*ASSIGNED TASK*. Take the data below and copy exactly the lines starting at the one with "BT1: 6V (plus" and finishing at the one with "R7: 1.5k (GND, VE) -> 1.5k (GND, VB)", both included.

*RECORDS TO PROCESS*.

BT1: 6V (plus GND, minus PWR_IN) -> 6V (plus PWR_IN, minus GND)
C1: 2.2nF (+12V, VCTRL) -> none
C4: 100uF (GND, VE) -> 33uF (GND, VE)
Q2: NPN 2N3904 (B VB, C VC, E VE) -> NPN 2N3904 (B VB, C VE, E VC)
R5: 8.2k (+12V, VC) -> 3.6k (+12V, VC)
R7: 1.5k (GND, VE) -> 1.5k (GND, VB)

==

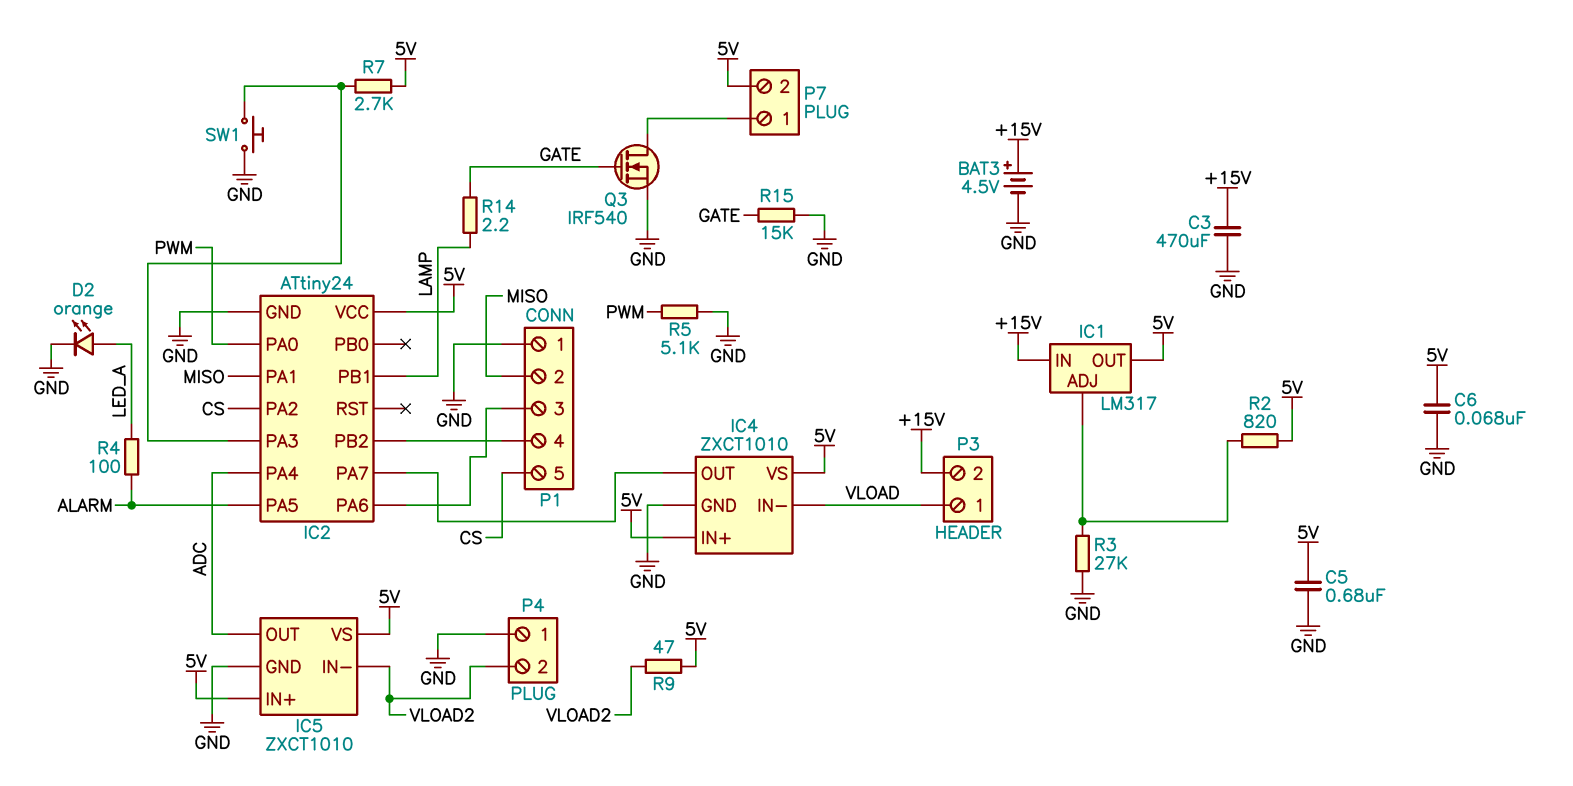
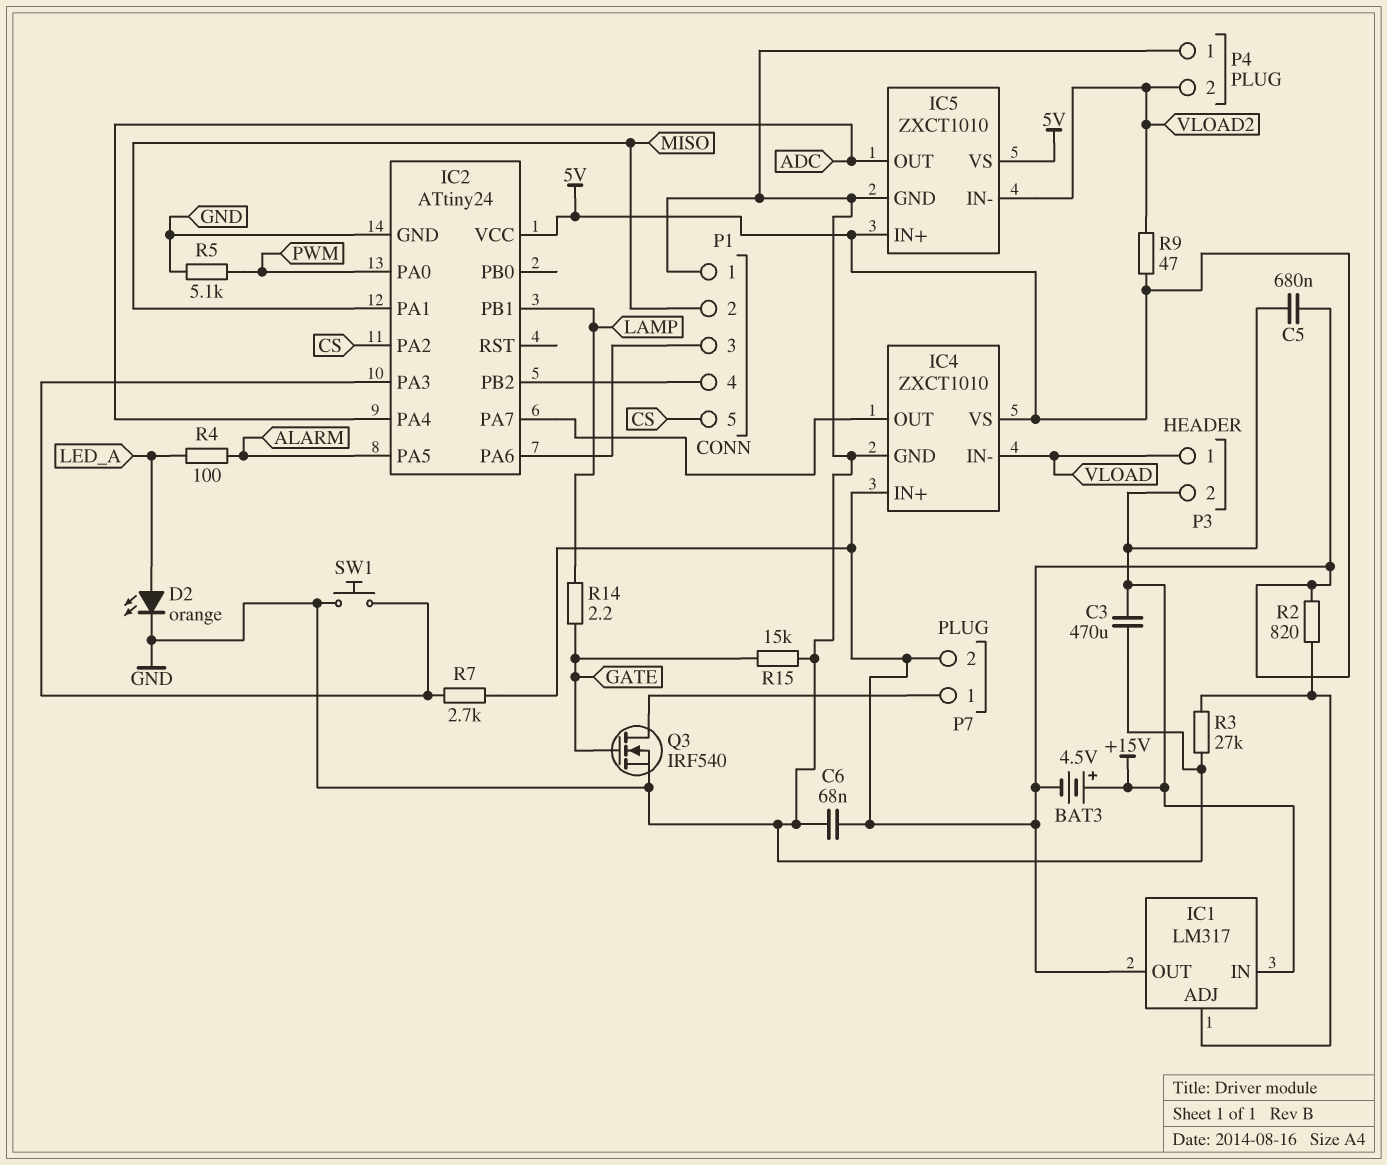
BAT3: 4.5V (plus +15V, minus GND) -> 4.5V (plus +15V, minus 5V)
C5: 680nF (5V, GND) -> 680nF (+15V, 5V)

==

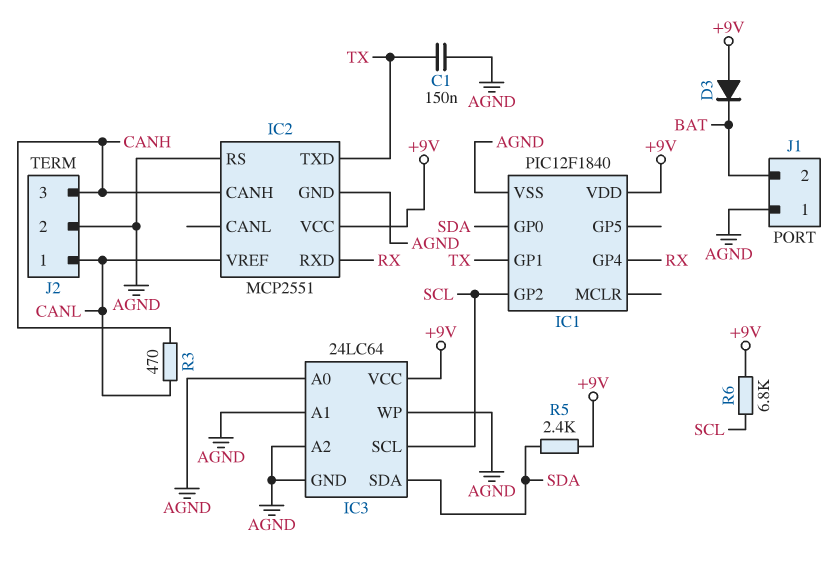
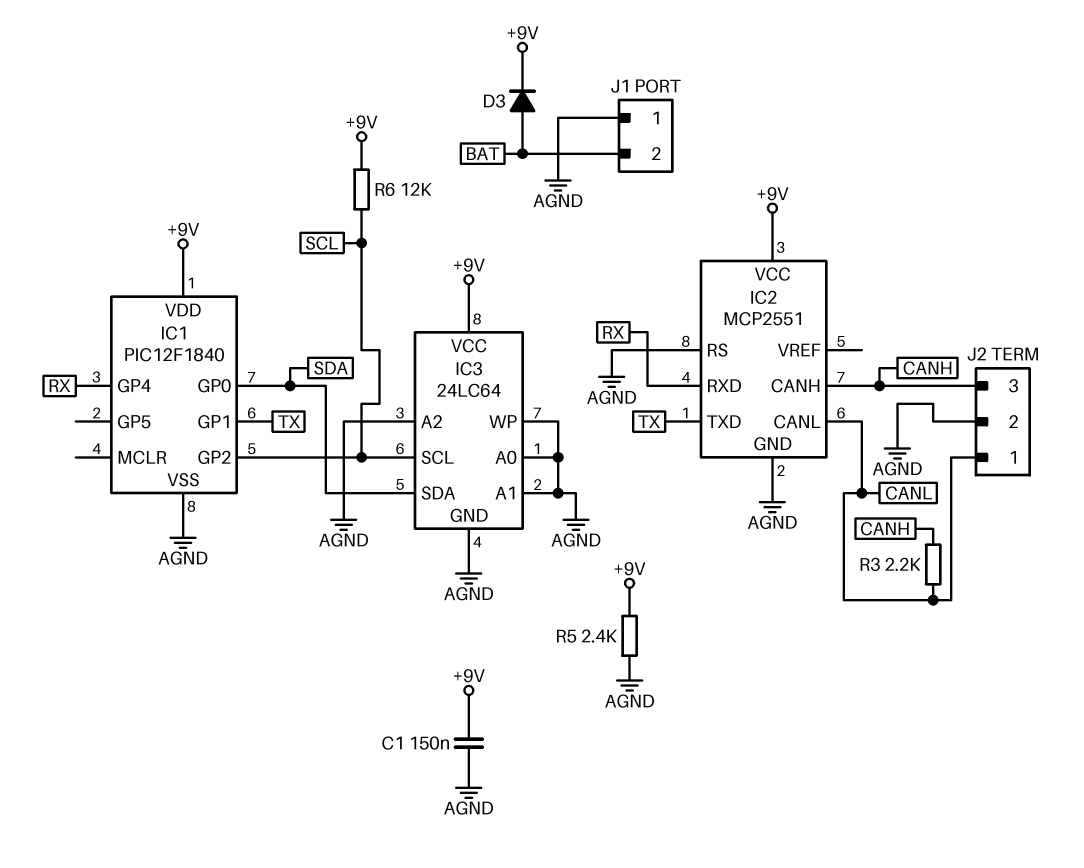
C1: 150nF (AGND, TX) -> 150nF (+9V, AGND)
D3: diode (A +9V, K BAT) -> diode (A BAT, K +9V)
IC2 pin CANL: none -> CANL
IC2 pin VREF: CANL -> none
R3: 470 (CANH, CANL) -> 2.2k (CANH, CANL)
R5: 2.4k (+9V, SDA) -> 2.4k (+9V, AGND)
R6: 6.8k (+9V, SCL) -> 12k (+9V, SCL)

*RESULT BELOW*.
BT1: 6V (plus GND, minus PWR_IN) -> 6V (plus PWR_IN, minus GND)
C1: 2.2nF (+12V, VCTRL) -> none
C4: 100uF (GND, VE) -> 33uF (GND, VE)
Q2: NPN 2N3904 (B VB, C VC, E VE) -> NPN 2N3904 (B VB, C VE, E VC)
R5: 8.2k (+12V, VC) -> 3.6k (+12V, VC)
R7: 1.5k (GND, VE) -> 1.5k (GND, VB)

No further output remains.